#### [Aim of the task]
Line by line, print the records exactly as they are, dropping the pictures.
......
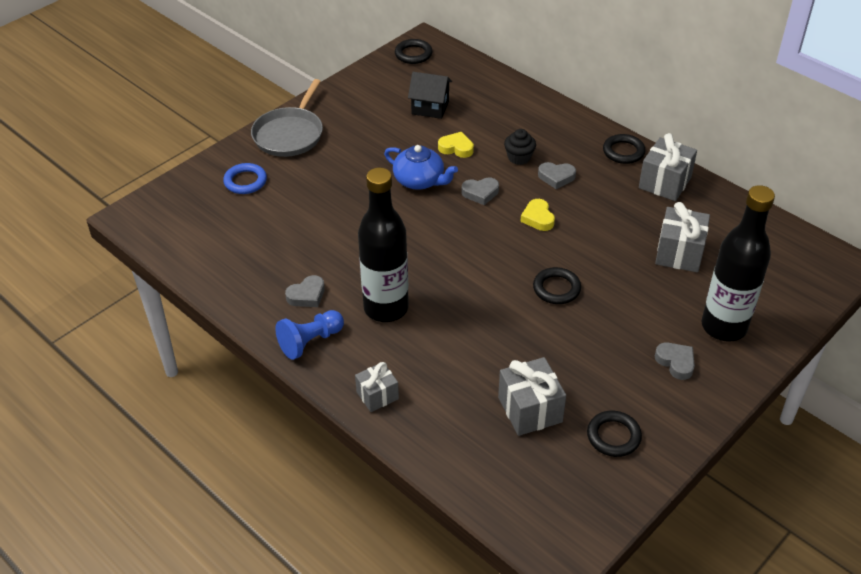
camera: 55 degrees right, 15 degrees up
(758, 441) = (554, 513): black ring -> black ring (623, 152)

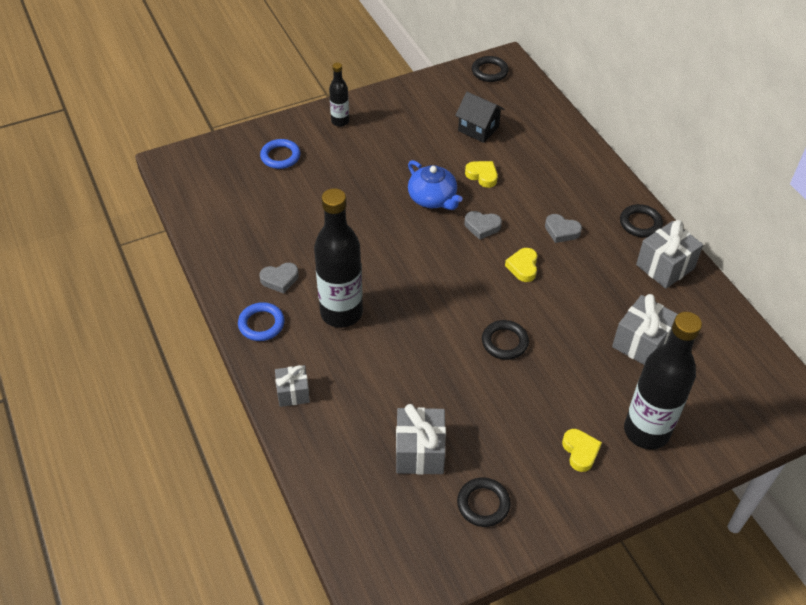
camera: 20 degrees right, 5 degrees up
(289, 134) = (340, 121): grey pan -> black bottle
(310, 342) = (261, 324): blue pawn -> blue ring
(519, 158) = (536, 201): black cupcake -> none
(676, 362) = (580, 451): grey heart -> yellow heart

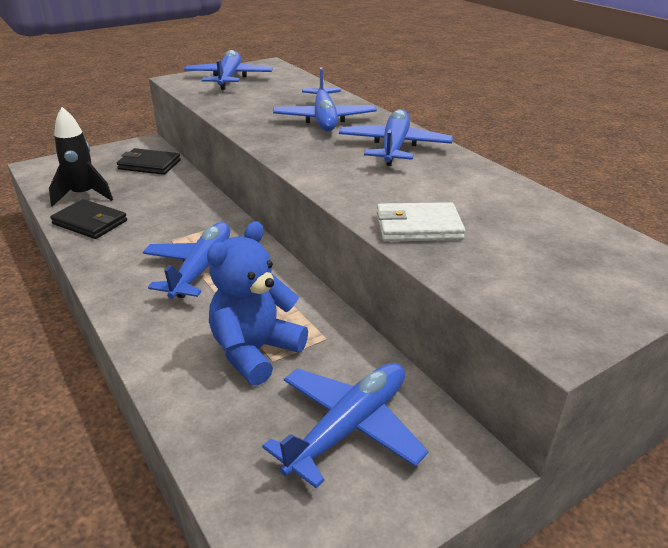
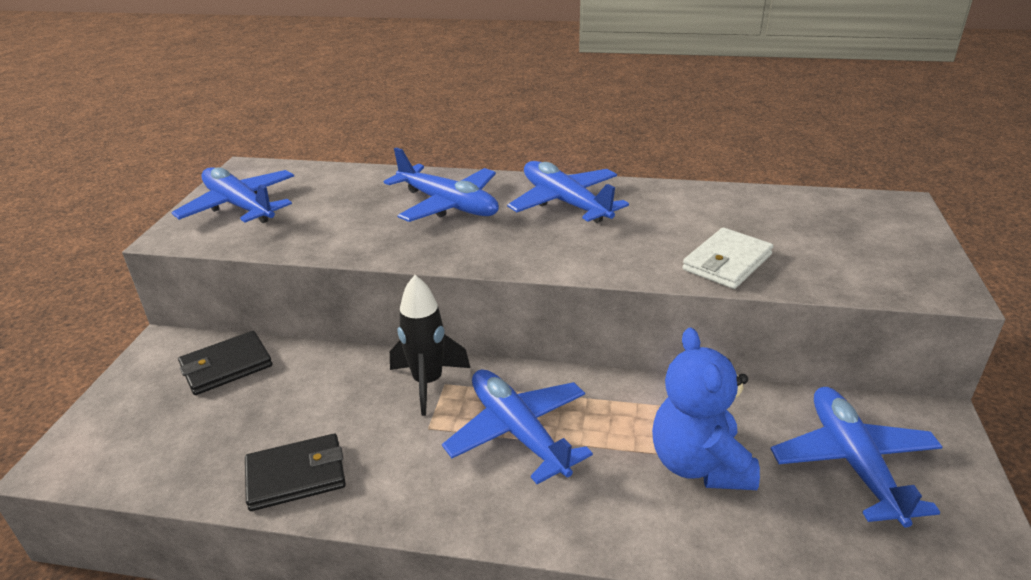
camera: 45 degrees left, 0 degrees up
(83, 195) = (216, 453): black rocket -> black rocket (428, 383)

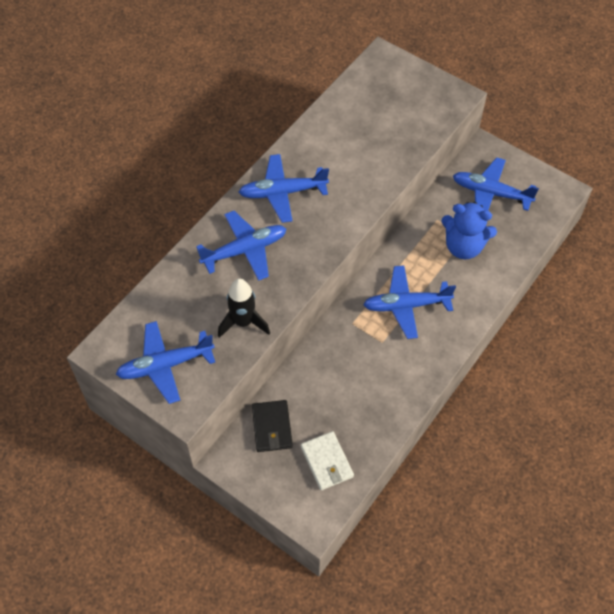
camera: 65 degrees left, 25 degrees up
(296, 475) = (385, 409): black wallet -> none
(428, 383) = (346, 330): black rocket -> black rocket (243, 322)
(727, 262) = (390, 157): white wallet -> white wallet (327, 462)

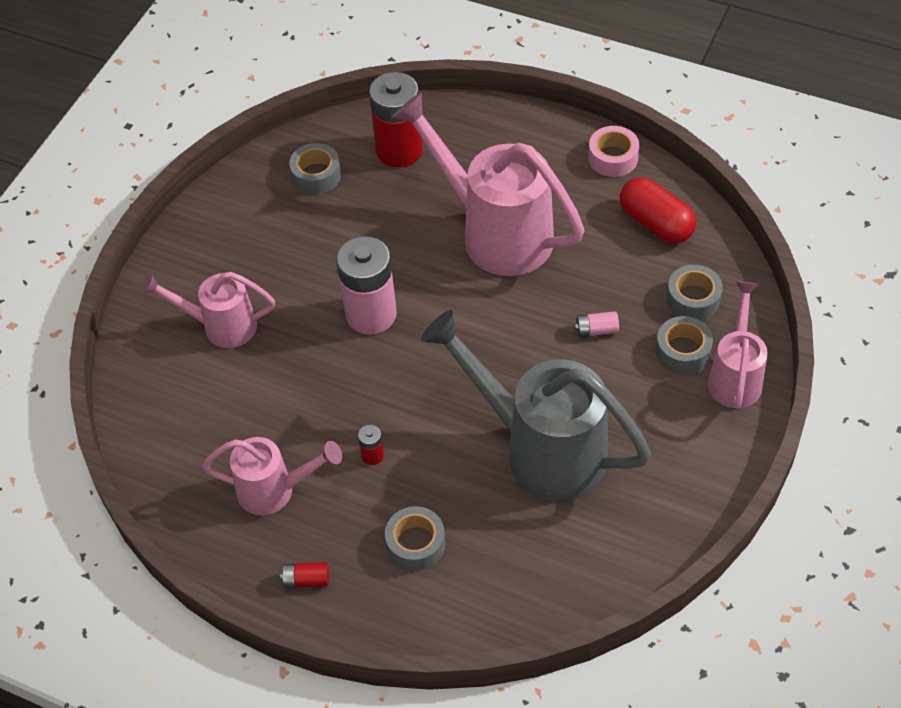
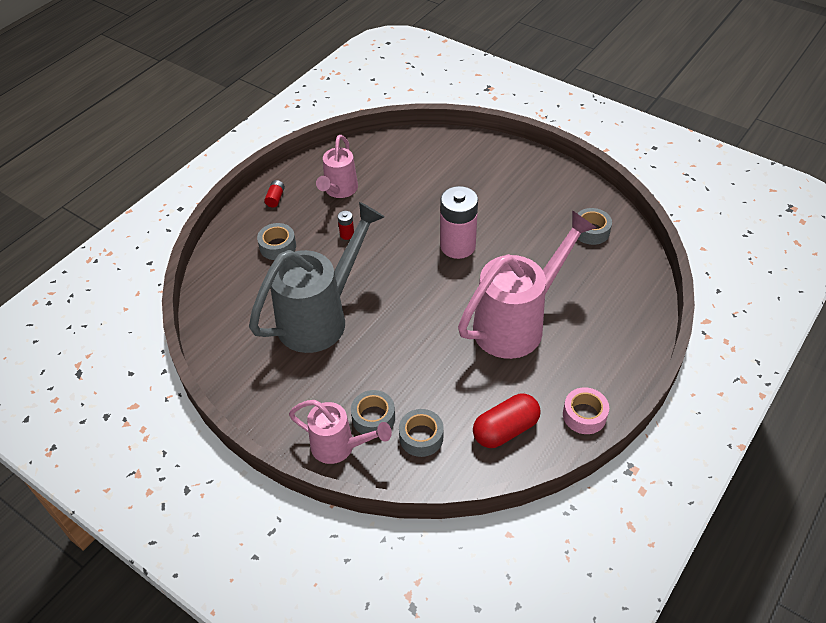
camera: 100 degrees right, 5 degrees down
(220, 326) = (467, 176): pink watering can -> none
(399, 150) = (610, 279): red battery -> none
(596, 330) = (409, 367): pink battery -> none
......
#### [Reply to the task]
camera: 55 degrees right, 15 degrees up
(758, 441) = (554, 513): black ring -> black ring (623, 152)

camera: 20 degrees right, 5 degrees up
(289, 134) = (340, 121): grey pan -> black bottle
(310, 342) = (261, 324): blue pawn -> blue ring
(519, 158) = (536, 201): black cupcake -> none
(676, 362) = (580, 451): grey heart -> yellow heart

camera: 45 degrees left, 0 degrees up
(83, 195) = (216, 453): black rocket -> black rocket (428, 383)

camera: 65 degrees left, 25 degrees up
(296, 475) = (385, 409): black wallet -> none
(428, 383) = (346, 330): black rocket -> black rocket (243, 322)
(727, 262) = (390, 157): white wallet -> white wallet (327, 462)

camera: 100 degrees right, 5 degrees down
(220, 326) = (467, 176): pink watering can -> none
(399, 150) = (610, 279): red battery -> none
(596, 330) = (409, 367): pink battery -> none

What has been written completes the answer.